#### What the task requires:
Extract all lines that hold "GATE" from the records below.

[Structured diff data]
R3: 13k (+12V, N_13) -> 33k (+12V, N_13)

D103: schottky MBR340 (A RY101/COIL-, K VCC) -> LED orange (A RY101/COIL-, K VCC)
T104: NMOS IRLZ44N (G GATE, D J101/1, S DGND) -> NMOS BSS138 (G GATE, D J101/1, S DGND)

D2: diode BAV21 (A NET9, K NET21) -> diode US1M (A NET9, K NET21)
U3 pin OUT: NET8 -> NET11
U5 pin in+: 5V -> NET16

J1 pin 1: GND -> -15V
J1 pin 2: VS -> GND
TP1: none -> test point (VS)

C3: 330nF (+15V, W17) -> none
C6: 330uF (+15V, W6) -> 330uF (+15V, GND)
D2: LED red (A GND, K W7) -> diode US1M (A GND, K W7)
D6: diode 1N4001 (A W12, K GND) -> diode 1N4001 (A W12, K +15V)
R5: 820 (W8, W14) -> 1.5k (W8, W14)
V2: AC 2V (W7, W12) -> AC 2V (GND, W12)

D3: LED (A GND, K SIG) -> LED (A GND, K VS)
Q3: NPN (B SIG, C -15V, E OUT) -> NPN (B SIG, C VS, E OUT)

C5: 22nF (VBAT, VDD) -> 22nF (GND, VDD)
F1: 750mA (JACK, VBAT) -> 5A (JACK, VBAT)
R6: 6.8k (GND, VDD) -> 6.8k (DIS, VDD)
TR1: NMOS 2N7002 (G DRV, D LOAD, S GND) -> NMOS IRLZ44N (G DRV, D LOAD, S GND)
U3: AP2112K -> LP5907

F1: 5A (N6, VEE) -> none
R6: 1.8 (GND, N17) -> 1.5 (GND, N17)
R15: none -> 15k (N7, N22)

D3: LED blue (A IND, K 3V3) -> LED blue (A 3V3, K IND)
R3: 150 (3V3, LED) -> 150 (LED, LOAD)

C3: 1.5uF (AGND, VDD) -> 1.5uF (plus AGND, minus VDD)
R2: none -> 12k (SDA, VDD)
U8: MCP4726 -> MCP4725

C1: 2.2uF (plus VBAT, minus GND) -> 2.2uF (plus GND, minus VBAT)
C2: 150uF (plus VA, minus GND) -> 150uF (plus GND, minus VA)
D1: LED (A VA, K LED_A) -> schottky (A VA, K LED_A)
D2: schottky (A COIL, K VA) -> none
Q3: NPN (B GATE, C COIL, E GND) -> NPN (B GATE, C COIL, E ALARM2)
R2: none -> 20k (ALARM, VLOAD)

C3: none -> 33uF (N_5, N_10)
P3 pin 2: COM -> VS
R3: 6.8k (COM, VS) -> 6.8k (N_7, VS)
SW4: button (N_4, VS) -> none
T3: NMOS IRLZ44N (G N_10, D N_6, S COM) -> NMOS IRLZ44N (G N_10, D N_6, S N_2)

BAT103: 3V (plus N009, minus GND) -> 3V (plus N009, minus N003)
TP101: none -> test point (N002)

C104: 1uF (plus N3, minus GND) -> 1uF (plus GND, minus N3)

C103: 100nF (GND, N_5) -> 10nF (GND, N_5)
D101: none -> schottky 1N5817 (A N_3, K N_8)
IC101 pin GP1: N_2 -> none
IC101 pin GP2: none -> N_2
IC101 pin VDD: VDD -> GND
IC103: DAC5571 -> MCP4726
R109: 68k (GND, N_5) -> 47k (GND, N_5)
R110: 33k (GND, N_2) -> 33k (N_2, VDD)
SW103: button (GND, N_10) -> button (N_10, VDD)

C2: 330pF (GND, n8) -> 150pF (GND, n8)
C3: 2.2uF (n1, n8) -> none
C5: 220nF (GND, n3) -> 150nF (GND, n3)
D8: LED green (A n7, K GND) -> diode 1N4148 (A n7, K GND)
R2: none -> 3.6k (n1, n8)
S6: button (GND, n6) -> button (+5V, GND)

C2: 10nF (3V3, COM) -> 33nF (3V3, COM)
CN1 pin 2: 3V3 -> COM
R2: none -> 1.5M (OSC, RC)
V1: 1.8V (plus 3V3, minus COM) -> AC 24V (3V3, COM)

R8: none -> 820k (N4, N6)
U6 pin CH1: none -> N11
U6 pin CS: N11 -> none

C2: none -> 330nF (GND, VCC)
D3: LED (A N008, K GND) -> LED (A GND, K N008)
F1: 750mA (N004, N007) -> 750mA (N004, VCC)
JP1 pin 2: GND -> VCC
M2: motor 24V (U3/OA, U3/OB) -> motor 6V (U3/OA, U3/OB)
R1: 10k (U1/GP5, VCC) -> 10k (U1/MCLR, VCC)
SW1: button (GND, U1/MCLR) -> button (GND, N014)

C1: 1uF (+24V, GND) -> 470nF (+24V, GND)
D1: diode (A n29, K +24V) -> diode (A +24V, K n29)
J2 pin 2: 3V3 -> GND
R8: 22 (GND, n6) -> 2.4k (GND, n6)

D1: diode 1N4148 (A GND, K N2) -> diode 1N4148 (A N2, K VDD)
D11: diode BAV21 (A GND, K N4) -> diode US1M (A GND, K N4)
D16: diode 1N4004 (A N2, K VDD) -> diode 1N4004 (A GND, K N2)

#### Output for this exercise:
T104: NMOS IRLZ44N (G GATE, D J101/1, S DGND) -> NMOS BSS138 (G GATE, D J101/1, S DGND)
Q3: NPN (B GATE, C COIL, E GND) -> NPN (B GATE, C COIL, E ALARM2)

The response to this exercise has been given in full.